» **TASK PROMPT**
Filter these entries down to lines holding "orange".
START INPUT MATERIAL
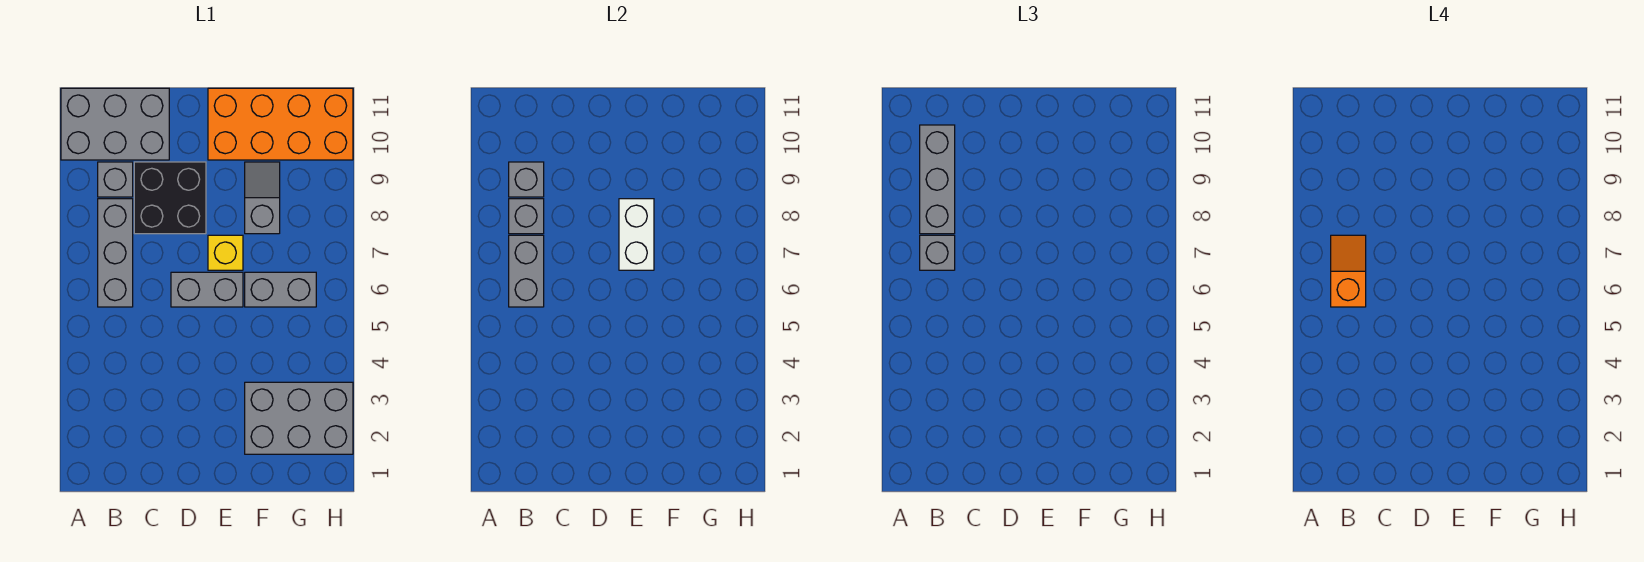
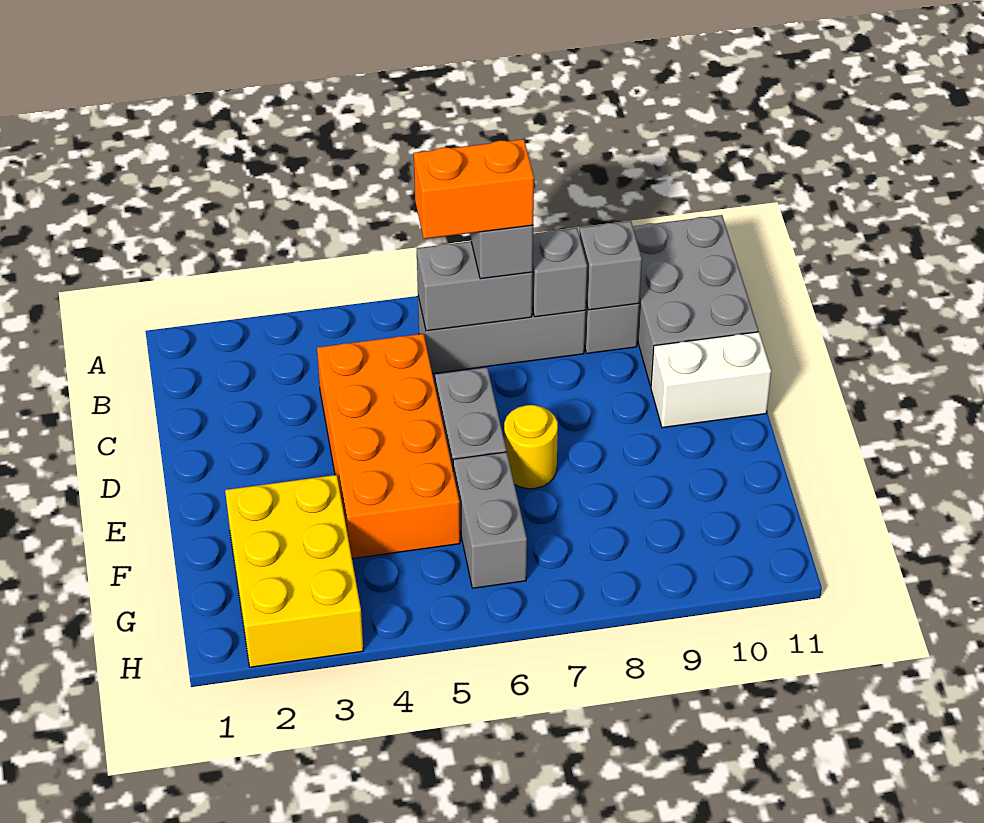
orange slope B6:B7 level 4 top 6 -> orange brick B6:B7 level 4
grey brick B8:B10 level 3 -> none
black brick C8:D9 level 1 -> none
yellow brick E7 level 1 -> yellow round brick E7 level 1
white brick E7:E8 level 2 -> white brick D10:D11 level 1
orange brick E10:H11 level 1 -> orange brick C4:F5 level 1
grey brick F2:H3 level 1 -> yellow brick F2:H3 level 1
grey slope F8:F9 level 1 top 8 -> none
END INPUT MATERIAL
» **SOLUTION TO THIS PROBLEM**
orange slope B6:B7 level 4 top 6 -> orange brick B6:B7 level 4
orange brick E10:H11 level 1 -> orange brick C4:F5 level 1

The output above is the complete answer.